EXERCISE DESCRIPTION:
Give all the lines below again, exactly, with no pictures.
==============================
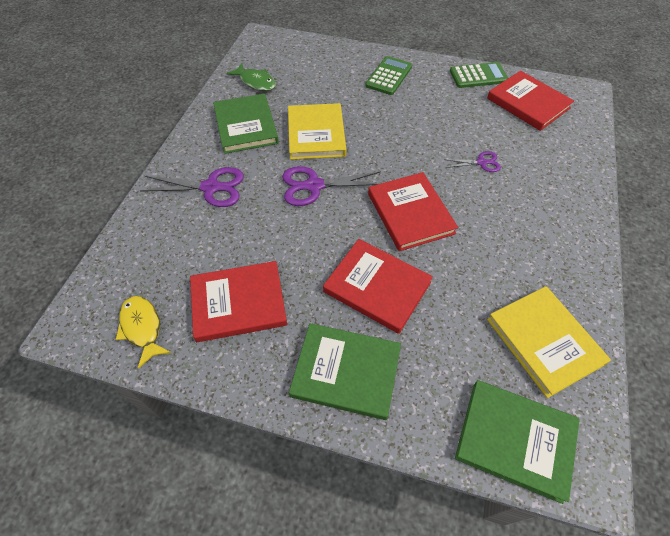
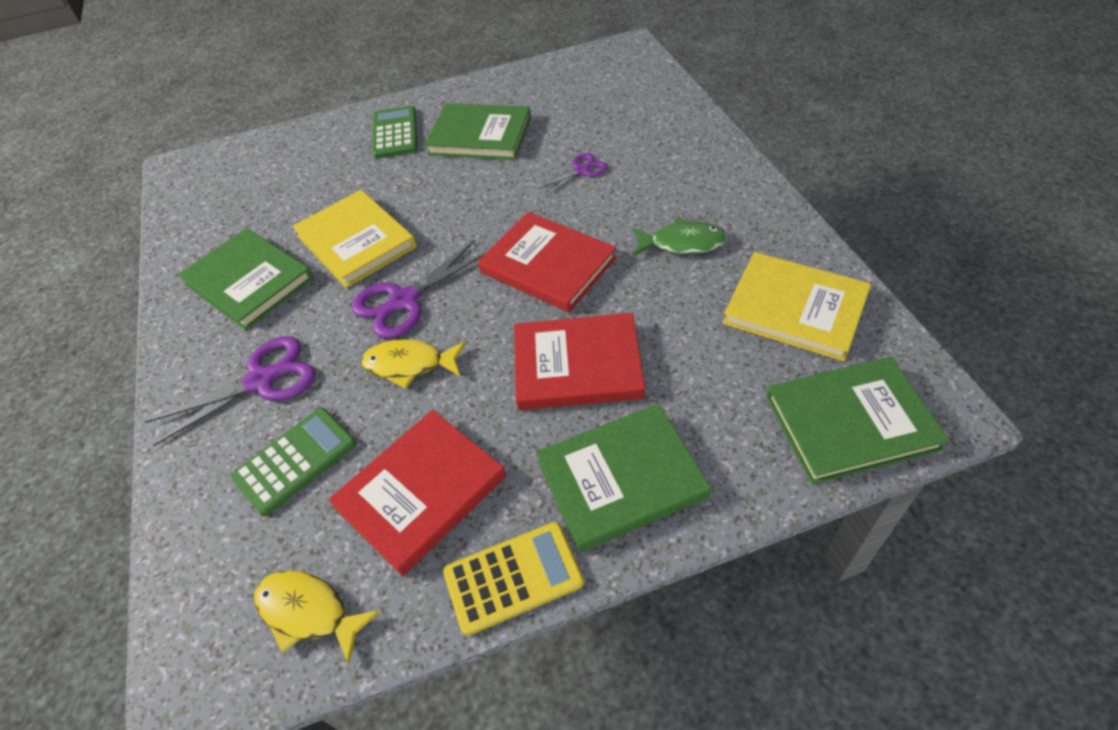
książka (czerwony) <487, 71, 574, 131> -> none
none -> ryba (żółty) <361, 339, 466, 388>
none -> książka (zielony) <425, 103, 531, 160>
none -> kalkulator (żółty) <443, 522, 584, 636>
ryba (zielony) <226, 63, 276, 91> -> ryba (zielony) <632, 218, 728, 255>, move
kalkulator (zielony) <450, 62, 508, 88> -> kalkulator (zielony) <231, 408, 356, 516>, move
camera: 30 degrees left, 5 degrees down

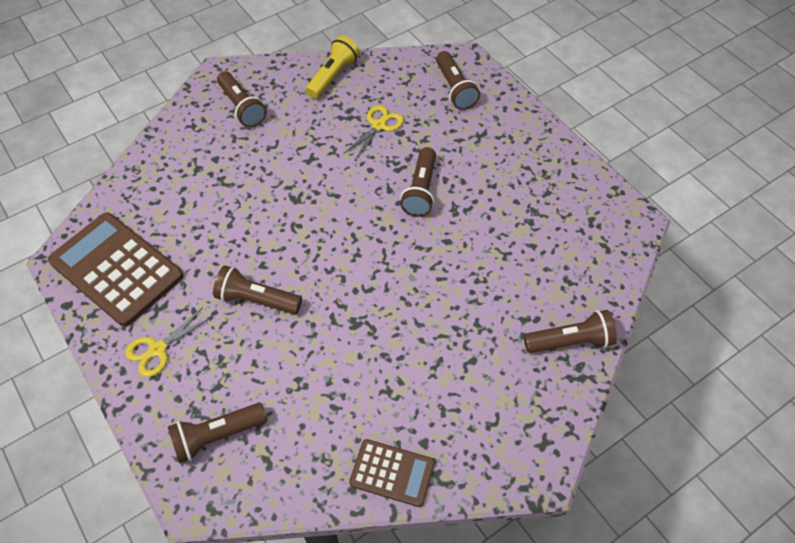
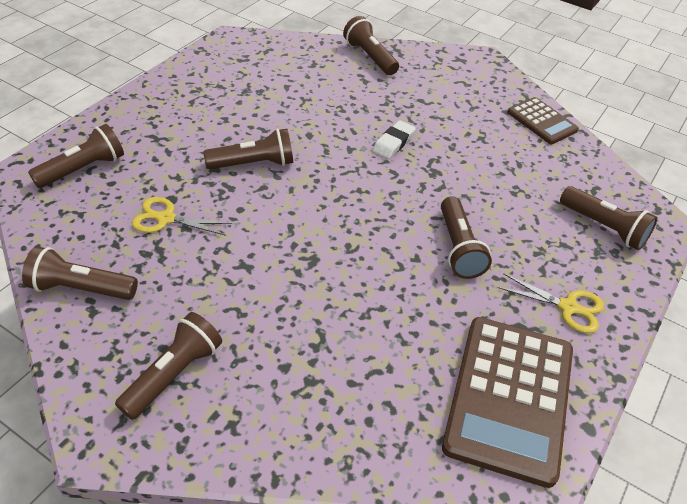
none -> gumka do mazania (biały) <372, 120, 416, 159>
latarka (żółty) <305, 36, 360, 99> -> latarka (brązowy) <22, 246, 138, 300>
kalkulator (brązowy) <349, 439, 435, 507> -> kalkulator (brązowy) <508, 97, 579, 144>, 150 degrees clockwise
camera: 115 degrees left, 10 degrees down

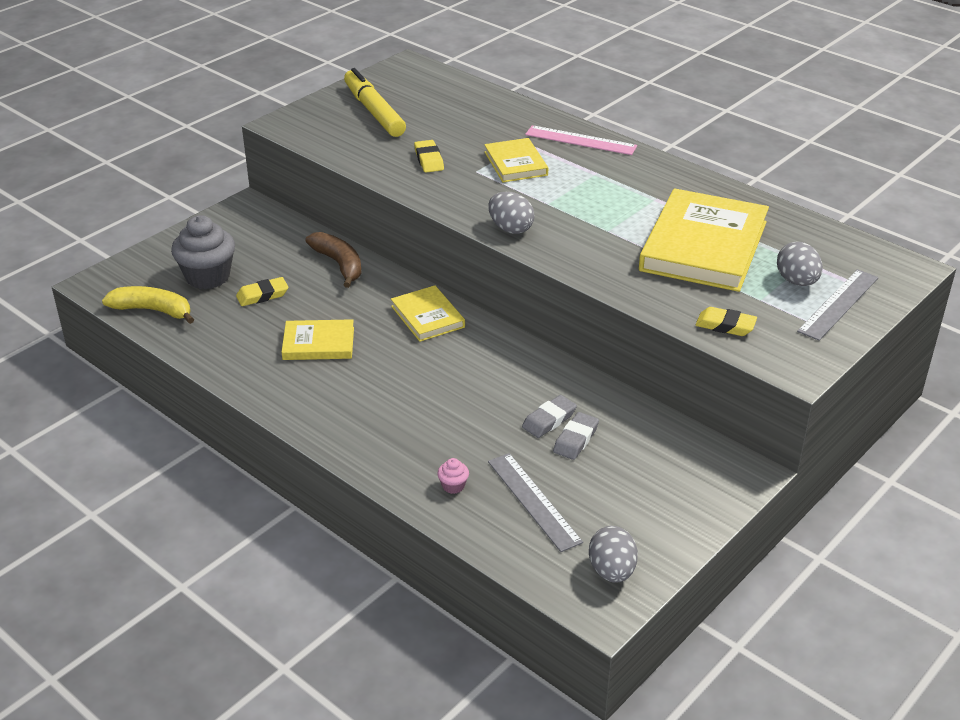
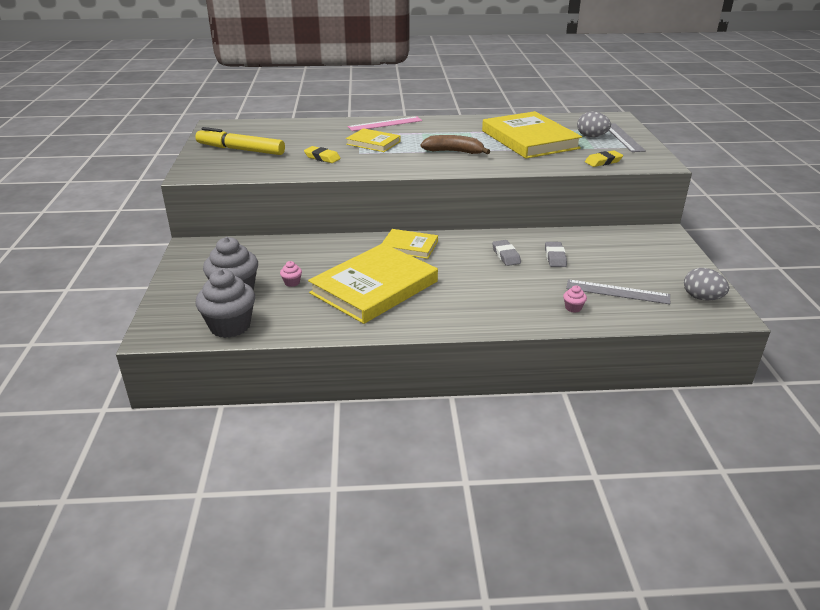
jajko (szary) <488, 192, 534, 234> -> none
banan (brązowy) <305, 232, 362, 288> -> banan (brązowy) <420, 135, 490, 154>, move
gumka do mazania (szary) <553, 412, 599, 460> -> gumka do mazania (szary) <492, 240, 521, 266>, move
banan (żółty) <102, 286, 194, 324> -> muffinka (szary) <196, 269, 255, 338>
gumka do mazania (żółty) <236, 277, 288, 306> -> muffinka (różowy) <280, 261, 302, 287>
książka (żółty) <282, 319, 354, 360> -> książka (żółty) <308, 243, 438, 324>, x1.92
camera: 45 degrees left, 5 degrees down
==============================
RESULT BELOW:
książka (czerwony) <487, 71, 574, 131> -> none
none -> ryba (żółty) <361, 339, 466, 388>
none -> książka (zielony) <425, 103, 531, 160>
none -> kalkulator (żółty) <443, 522, 584, 636>
ryba (zielony) <226, 63, 276, 91> -> ryba (zielony) <632, 218, 728, 255>, move
kalkulator (zielony) <450, 62, 508, 88> -> kalkulator (zielony) <231, 408, 356, 516>, move
camera: 30 degrees left, 5 degrees down

none -> gumka do mazania (biały) <372, 120, 416, 159>
latarka (żółty) <305, 36, 360, 99> -> latarka (brązowy) <22, 246, 138, 300>
kalkulator (brązowy) <349, 439, 435, 507> -> kalkulator (brązowy) <508, 97, 579, 144>, 150 degrees clockwise
camera: 115 degrees left, 10 degrees down

jajko (szary) <488, 192, 534, 234> -> none
banan (brązowy) <305, 232, 362, 288> -> banan (brązowy) <420, 135, 490, 154>, move
gumka do mazania (szary) <553, 412, 599, 460> -> gumka do mazania (szary) <492, 240, 521, 266>, move
banan (żółty) <102, 286, 194, 324> -> muffinka (szary) <196, 269, 255, 338>
gumka do mazania (żółty) <236, 277, 288, 306> -> muffinka (różowy) <280, 261, 302, 287>
książka (żółty) <282, 319, 354, 360> -> książka (żółty) <308, 243, 438, 324>, x1.92
camera: 45 degrees left, 5 degrees down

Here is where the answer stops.